**WHAT TO PRODUCE:** The string "board" may appear in lines of the listing. Report each line where it does.
START DATA EXCERPTS
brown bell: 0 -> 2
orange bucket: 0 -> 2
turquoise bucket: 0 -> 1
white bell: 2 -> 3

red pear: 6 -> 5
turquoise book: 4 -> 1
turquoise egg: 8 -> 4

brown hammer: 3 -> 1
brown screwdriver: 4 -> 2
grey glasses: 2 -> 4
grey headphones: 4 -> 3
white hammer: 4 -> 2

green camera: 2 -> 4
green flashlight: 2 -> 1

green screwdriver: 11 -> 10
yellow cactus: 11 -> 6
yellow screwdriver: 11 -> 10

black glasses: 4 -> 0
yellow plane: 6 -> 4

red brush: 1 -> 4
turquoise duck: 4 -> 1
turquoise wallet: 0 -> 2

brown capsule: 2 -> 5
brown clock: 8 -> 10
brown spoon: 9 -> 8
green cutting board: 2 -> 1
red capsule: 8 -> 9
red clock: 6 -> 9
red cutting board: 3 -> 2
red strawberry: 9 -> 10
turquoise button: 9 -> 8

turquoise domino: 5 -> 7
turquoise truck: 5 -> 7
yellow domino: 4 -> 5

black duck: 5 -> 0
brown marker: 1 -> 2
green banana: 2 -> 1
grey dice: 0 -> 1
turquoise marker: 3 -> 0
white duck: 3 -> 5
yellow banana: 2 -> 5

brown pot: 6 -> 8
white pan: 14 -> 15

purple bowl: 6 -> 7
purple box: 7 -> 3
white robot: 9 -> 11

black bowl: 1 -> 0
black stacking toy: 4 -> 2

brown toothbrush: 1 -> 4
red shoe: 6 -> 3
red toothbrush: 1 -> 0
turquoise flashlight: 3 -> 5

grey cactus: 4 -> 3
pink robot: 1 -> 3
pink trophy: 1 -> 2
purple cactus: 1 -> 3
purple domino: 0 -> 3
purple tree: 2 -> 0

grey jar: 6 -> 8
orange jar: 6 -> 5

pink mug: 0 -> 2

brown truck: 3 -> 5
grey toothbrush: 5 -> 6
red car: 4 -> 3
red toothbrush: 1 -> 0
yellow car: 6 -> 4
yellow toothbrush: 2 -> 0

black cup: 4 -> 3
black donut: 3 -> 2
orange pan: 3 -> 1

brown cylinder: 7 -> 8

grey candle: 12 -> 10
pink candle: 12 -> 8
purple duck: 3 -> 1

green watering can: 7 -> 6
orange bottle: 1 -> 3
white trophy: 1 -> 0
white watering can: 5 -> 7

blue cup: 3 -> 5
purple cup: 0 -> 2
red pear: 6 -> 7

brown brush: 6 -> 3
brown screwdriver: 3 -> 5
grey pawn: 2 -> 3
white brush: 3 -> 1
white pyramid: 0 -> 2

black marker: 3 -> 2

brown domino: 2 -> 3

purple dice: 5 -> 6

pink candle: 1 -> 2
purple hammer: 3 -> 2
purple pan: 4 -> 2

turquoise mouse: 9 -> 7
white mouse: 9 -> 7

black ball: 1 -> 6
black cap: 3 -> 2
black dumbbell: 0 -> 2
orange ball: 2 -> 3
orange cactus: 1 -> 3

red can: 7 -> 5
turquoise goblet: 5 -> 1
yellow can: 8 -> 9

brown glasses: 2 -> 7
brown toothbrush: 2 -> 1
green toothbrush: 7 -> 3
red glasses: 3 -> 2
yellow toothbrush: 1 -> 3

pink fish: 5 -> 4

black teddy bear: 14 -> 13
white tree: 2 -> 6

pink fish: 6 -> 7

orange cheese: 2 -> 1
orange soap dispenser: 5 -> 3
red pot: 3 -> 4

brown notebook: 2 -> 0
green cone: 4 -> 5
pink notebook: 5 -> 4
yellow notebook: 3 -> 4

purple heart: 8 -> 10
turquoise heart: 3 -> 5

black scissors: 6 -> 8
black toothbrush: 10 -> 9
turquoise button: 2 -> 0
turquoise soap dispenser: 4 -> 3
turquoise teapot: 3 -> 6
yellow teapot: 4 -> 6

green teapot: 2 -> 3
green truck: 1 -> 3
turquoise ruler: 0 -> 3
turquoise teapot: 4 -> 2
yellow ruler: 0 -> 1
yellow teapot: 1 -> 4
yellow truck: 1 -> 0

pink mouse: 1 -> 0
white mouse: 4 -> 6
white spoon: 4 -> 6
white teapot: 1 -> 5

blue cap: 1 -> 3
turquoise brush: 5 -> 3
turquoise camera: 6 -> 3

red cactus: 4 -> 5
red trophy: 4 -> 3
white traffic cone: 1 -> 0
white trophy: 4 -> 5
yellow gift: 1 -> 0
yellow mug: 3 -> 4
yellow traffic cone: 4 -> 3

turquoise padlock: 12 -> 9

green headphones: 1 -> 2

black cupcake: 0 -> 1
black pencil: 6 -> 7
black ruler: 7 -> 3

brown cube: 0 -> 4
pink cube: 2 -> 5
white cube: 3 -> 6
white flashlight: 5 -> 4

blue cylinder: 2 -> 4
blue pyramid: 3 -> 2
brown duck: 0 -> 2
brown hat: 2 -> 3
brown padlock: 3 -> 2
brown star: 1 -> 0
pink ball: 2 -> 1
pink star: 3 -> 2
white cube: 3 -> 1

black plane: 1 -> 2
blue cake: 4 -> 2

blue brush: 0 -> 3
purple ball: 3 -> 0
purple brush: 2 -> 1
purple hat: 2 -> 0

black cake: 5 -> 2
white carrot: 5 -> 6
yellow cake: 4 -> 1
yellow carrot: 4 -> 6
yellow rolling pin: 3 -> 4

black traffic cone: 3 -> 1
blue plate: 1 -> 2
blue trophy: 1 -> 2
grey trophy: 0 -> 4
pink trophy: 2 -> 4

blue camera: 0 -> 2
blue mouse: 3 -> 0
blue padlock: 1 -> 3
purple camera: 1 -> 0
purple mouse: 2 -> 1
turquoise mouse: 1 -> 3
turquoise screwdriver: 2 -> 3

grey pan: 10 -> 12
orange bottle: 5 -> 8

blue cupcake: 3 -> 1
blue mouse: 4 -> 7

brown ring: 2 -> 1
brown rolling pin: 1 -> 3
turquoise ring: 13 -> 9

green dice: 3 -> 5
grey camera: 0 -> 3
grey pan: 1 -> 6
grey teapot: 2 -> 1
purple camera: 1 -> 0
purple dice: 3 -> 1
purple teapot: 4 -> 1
END DATA EXCERPTS
**RESULT OF THIS TASK:**
green cutting board: 2 -> 1
red cutting board: 3 -> 2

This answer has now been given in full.